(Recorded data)
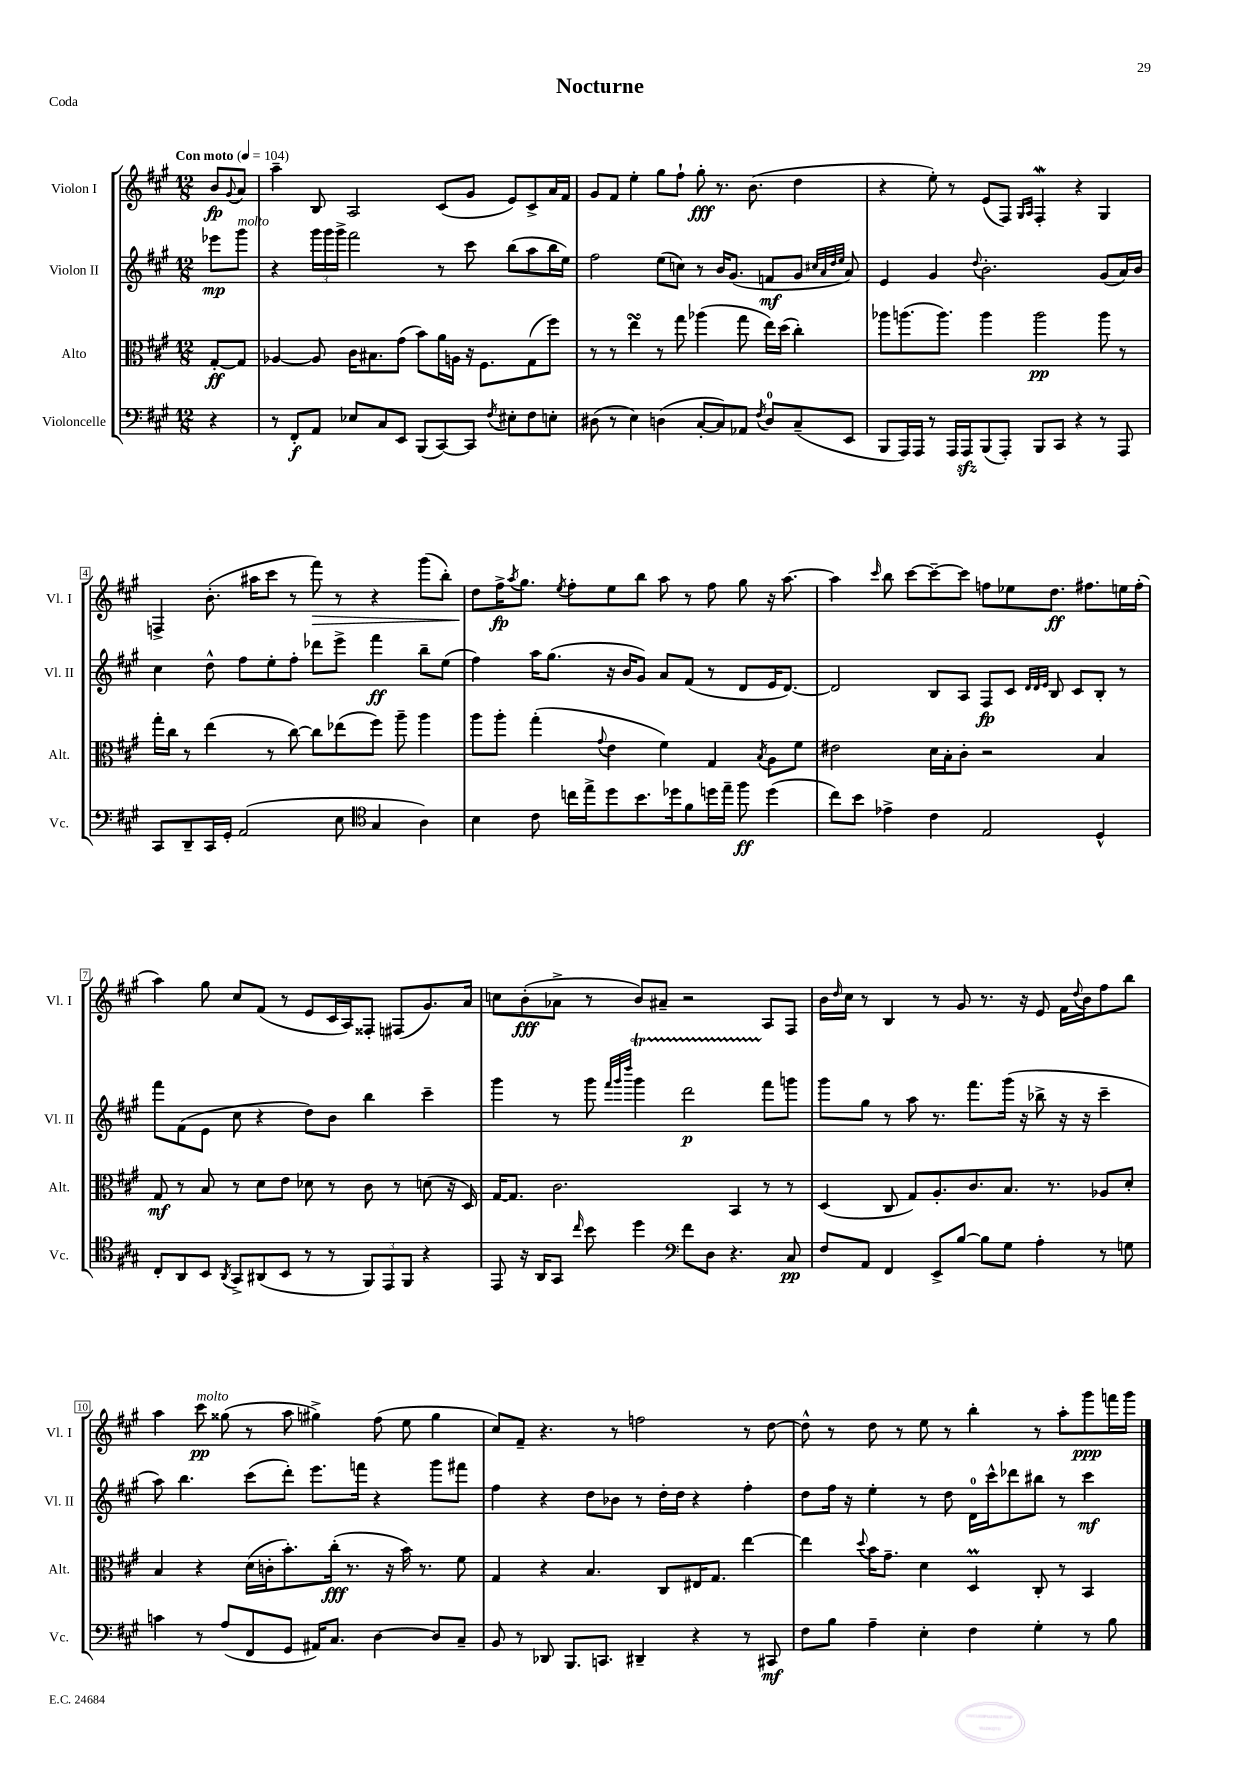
\header { title = "Nocturne" piece = "Coda" }
<<
\new StaffGroup <<
\new Staff = "s0" \with { instrumentName = "Violon I" shortInstrumentName = "Vl. I" } {
    \clef treble \key a \major \numericTimeSignature \time 12/8 \partial 4 \tempo "Con moto" 4 = 104
    b'8\fp \appoggiatura { gis'8 } a'8 |
    a''4-- b8 a2 cis'8( gis'8 e'8) cis'8-> a'16 fis'16 |
    gis'8 fis'8 e''4-. gis''8 fis''8-! gis''8-.\fff r8. b'8.( d''4 |
    r4 e''8-.) r8 e'8( fis8) \grace { gis16 a16 } fis4-.\mordent r4 gis4 |
    f4-> b'8.-.( ais''16 cis'''8 r8 fis'''8\>) r8 r4 gis'''8( b''8-.) |
    d''8\! fis''16->\fp \acciaccatura { a''8 } gis''8. \acciaccatura { e''8 } fis''8-. e''8 b''8 a''8 r8 fis''8 gis''8 r16 a''8.~ |
    a''4 \grace { cis'''16 } b''8 cis'''8~ cis'''8~-- cis'''8 f''8 ees''8 d''8.\ff fis''8. e''16 fis''16-.( |
    a''4) gis''8 cis''8 fis'8( r8 e'8 cis'16 a16) fisis8-. fis8( gis'8.) a'16 |
    c''8 b'8-.\fff( aes'8-> r8 b'8) ais'8-- r2 a8 fis8 |
    b'16 \grace { d''16 } cis''16 r8 b4 r8 gis'8 r8. r16 e'8 fis'16 \appoggiatura { d''8 } b'16 fis''8 b''8 |
    a''4 cis'''8\pp^\markup { \italic "molto" } gisis''8( r8 a''8 gis''4->) fis''8( e''8 gis''4 |
    cis''8) fis'8-- r4. r8 f''2 r8 d''8~ |
    d''8-^ r8 d''8 r8 e''8 r8 b''4-. r8 a''8-. gis'''8\ppp f'''16 gis'''16 \bar "|." |
}
\new Staff = "s1" \with { instrumentName = "Violon II" shortInstrumentName = "Vl. II" } {
    \clef treble \key a \major \numericTimeSignature \time 12/8 \partial 4
    ees'''8\mp gis'''8^\markup { \italic "molto" } |
    r4 \tuplet 3/2 { gis'''16 gis'''16 gis'''16-> } fis'''2 r8 cis'''8 b''8( a''8 b''16 e''16) |
    fis''2 e''8( c''8) r8 b'16 gis'8.( f'8\mf gis'8 \grace { cis''32 a'32 d''32 e''32 } a'8) |
    e'4 gis'4 \appoggiatura { d''8 } b'2.-. gis'8( a'16) b'16 |
    cis''4 d''8-^ fis''8 e''8-. fis''8-. des'''8 e'''8-> fis'''4\ff b''8-- e''8( |
    fis''4) a''16 gis''8.( r16 b'16 gis'8) a'8 fis'8( r8 d'8 e'16 d'8.~) |
    d'2 b8 a8 fis8\fp cis'8 \grace { d'32 d'32 e'32 } b8 cis'8 b8-. r8 |
    fis'''8 fis'8( e'8 cis''8 r4 d''8) b'8 b''4 cis'''4-- |
    gis'''4 r8 gis'''8 \grace { fis'''32 gis'''32 d''''32 } gis'''4\startTrillSpan d'''2\p fis'''8\stopTrillSpan g'''8 |
    gis'''8 gis''8 r8 a''8 r8. fis'''8. gis'''16( r16 bes''8-> r16 r16 cis'''4-- |
    a''8) b''4. cis'''8( d'''8-.) e'''8. f'''16 r4 gis'''8 fis'''8 |
    fis''4 r4 d''8 bes'8 r8 d''16-. d''16 r4 fis''4-. |
    d''8 fis''16 r16 e''4-. r8 d''8 d'16-0 cis'''16-^ des'''8 bis''8 r8 cis'''4\mf \bar "|." |
}
\new Staff = "s2" \with { instrumentName = "Alto" shortInstrumentName = "Alt." } {
    \clef alto \key a \major \numericTimeSignature \time 12/8 \partial 4
    gis8~-.\ff gis8 |
    aes4~ aes8 cis'16 bis8. gis'8( b'8) a'16 a16 r16 fis8. gis8( fis''8) |
    r8 r8 e''4\turn r8 gis''8 aes''4( gis''8 e''16) d''16( cis''4-.) |
    aes''8 a''8.( a''8.) a''4 a''2\pp a''8 r8 |
    gis''16-. cis''16 r8 e''4( r8 cis''8~) cis''8 ees''8( fis''8) a''8-- a''4 |
    a''8 a''8-. gis''4-.( \appoggiatura { gis'8 } e'4 fis'4) gis4 \acciaccatura { b8 } a8 fis'8 |
    eis'2 d'16 b16-. cis'8-. r2 b4 |
    gis8\mf r8 b8 r8 d'8 e'8 des'8 r8 cis'8 r8 d'8( r16 d16) |
    gis16~ gis8. cis'2. b,4 r8 r8 |
    d4( cis8 gis8) a8.-. cis'8. b8. r8. aes8 d'8-. |
    b4 r4 d'16( c'16-. b'8.-.) cis''16-.\fff( r8. r16 b'16) r8. fis'8 |
    gis4 r4 b4. cis8 eis16 gis8. e''4~ |
    e''4 \appoggiatura { d''8 } b'16 gis'8.-- d'4 d4\prall cis8-. r8 b,4 \bar "|." |
}
\new Staff = "s3" \with { instrumentName = "Violoncelle" shortInstrumentName = "Vc." } {
    \clef bass \key a \major \numericTimeSignature \time 12/8 \partial 4
    r4 |
    r8 fis,8-.\f a,8 ees8 cis8 e,8 b,,8( cis,8~) cis,8 \acciaccatura { fis8 } eis8-. fis8 e8-. |
    dis8( r8 e4) d4( cis8~-. cis8) aes,8 \acciaccatura { fis8 } d8-0 cis8--( e,8 |
    b,,8 a,,16) a,,16 r8 a,,16 a,,16\sfz b,,8( a,,8-.) b,,8 cis,8 r4 r8 a,,8 |
    cis,8 d,8-- cis,16 gis,16-. a,2( e8 \clef tenor gis4 a4) |
    b4 cis'8 c''16 e''16-> d''8 b'8. des''16 fis'8 d''16 e''16-- fis''8\ff d''4( |
    cis''8) b'8 ees'4-> cis'4 e2 d4-^ |
    cis8-. a,8 b,8 \acciaccatura { a,8 } gis,8-> ais,8( b,8 r8 r8 \tuplet 3/2 { fis,8) e,8 fis,8 } r4 |
    e,8 r16 a,16 gis,8 \grace { cis''16 } b'8 d''4 \clef bass fis'8 d8 r4. cis8\pp |
    fis8 a,8 fis,4 e,8-> b8~ b8 gis8 a4-. r8 g8 |
    c'4 r8 a8( fis,8 gis,8 ais,16) cis8. d4~ d8 cis8-- |
    b,8 r8 des,8 b,,8. c,8. dis,4-- r4 r8 cis,8\mf |
    fis8 b8 a4-- e4-. fis4 gis4-. r8 b8 \bar "|." |
}
>>
>>
\layout { \context { \Score \override BarNumber.stencil = #(make-stencil-boxer 0.1 0.3 ly:text-interface::print) } }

[Given instruction]
State the number of lines in the items above that contain the string "instrumentName". Reply with the number alone.

[The answer]
4